▶ Task goal
Among the entries below, one stretch runs from the line that contains "red L-shape: (194, 69)" through the line that contains "red hexagon: (309, 91) -> (210, 44), moved". Repeat that stretch exactly, ends included, and only that.

▶ Working data
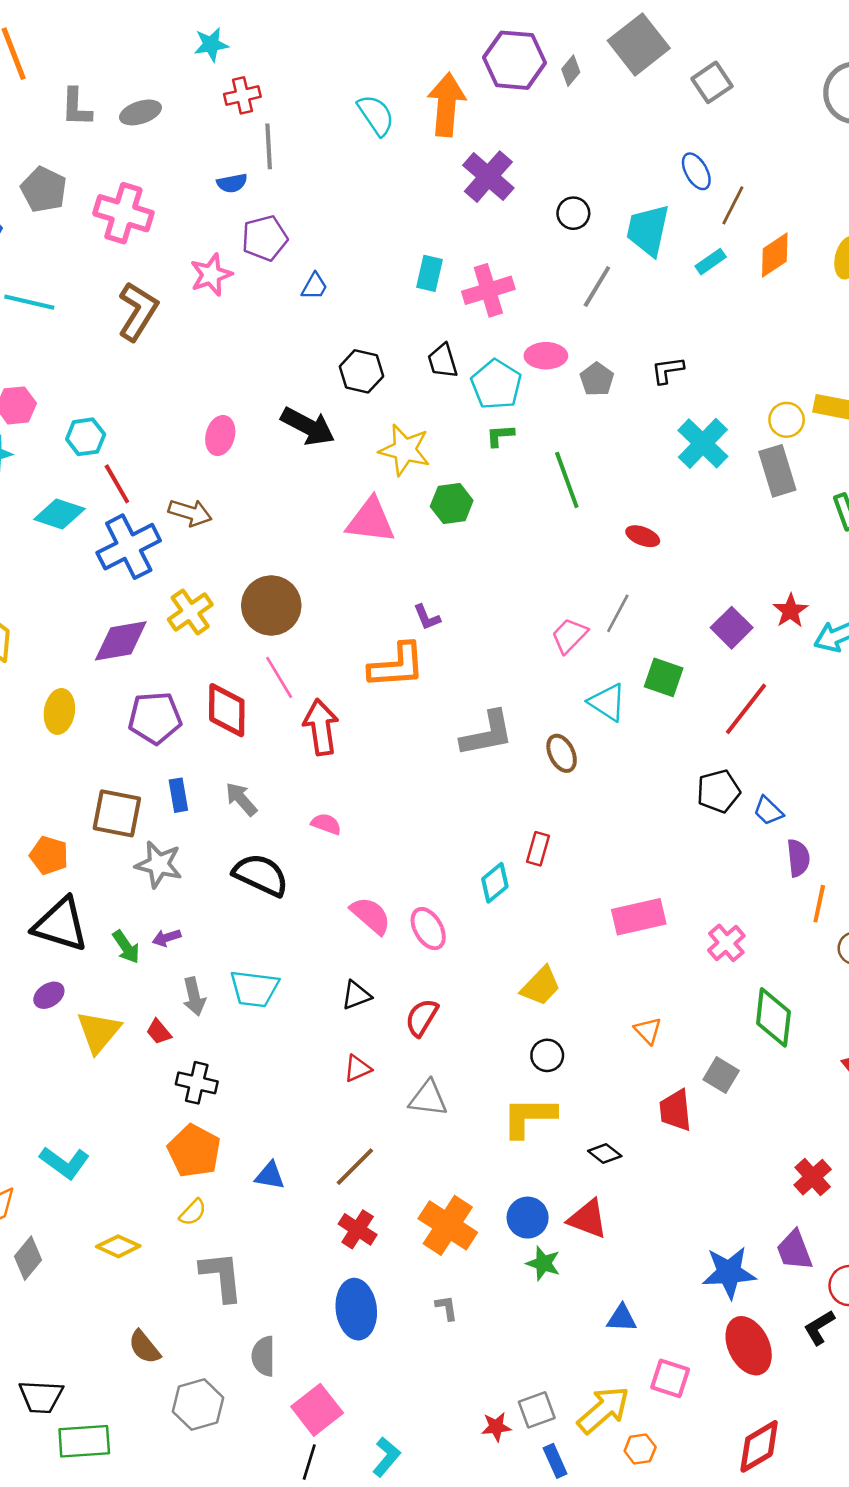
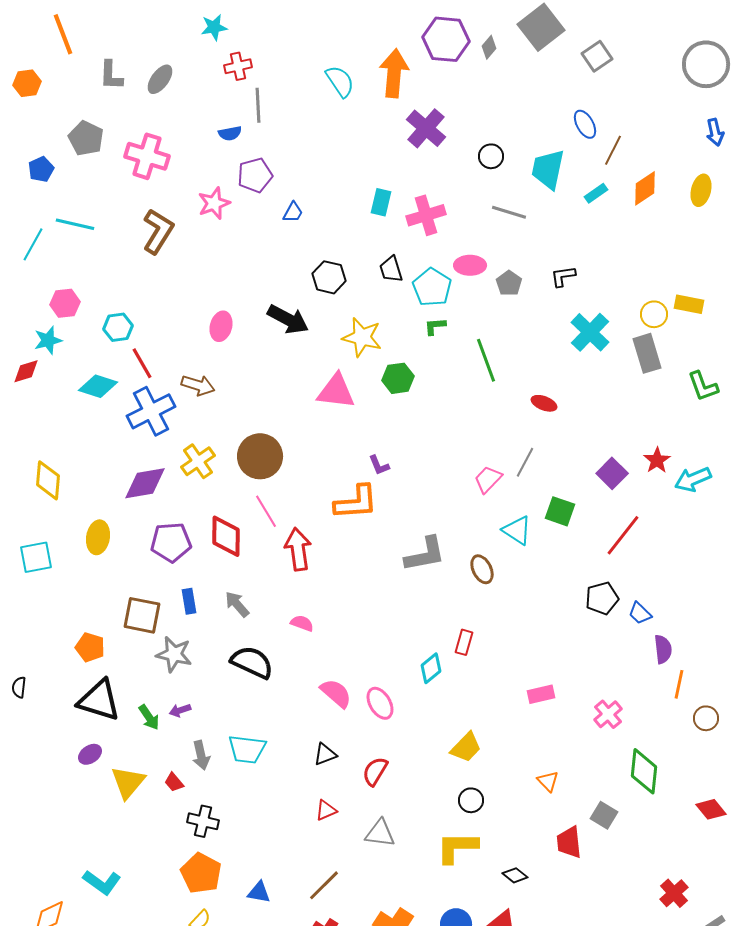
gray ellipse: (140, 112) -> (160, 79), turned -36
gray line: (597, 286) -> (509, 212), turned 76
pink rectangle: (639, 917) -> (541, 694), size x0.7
==
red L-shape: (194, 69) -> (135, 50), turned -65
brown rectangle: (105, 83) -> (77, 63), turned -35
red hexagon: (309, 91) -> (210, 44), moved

▶ Answer to this task
red L-shape: (194, 69) -> (135, 50), turned -65
brown rectangle: (105, 83) -> (77, 63), turned -35
red hexagon: (309, 91) -> (210, 44), moved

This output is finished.